Work request: Line count for the string "tile": give the number of lines in the data below that contain it, and nothing more.

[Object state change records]
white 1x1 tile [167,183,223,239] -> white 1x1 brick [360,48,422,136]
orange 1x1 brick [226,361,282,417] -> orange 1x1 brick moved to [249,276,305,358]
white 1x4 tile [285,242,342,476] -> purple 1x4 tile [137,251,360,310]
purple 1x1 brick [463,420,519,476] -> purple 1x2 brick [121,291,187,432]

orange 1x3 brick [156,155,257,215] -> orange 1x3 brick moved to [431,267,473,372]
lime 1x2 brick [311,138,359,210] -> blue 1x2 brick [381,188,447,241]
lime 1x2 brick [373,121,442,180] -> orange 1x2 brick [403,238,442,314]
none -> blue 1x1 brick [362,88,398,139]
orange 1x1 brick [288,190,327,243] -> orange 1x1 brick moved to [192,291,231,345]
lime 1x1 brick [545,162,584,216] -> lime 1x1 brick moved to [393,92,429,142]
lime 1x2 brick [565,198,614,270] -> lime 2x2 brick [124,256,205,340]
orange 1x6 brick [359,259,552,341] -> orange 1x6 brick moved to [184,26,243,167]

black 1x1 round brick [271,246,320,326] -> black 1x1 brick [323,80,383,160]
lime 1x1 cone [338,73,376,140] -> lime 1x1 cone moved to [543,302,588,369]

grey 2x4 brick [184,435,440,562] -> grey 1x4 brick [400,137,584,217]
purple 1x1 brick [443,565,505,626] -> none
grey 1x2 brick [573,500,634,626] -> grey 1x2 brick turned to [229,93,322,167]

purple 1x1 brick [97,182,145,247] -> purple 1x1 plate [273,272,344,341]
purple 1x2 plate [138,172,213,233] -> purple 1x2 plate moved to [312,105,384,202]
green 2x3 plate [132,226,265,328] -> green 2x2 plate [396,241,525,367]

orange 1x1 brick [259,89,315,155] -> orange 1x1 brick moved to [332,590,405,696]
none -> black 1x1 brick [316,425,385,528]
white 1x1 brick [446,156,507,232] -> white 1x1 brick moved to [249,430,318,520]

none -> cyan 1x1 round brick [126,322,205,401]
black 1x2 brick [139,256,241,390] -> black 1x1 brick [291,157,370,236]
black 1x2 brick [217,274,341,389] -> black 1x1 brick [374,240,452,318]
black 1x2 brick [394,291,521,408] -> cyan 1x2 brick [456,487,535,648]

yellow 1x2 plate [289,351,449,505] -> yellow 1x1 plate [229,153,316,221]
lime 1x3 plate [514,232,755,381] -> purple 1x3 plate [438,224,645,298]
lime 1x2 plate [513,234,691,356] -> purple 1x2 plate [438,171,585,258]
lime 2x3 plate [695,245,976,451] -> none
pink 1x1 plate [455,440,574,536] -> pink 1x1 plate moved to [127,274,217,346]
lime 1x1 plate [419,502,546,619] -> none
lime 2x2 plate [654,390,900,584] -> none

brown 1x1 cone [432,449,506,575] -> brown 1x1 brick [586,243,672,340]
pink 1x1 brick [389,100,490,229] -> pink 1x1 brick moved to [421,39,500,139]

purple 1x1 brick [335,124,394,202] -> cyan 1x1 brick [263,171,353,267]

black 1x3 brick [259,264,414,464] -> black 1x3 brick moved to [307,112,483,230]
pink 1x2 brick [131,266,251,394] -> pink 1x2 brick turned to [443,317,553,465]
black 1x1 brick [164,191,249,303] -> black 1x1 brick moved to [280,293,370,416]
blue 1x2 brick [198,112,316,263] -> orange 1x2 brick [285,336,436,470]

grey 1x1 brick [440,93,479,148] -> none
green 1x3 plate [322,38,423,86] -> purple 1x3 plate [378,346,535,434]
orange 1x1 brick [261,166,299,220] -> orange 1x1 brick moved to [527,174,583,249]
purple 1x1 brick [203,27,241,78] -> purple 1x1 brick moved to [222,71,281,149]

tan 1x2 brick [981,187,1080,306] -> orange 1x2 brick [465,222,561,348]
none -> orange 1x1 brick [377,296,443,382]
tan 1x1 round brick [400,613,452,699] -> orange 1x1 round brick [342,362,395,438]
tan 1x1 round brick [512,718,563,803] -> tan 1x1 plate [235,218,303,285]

Response: 2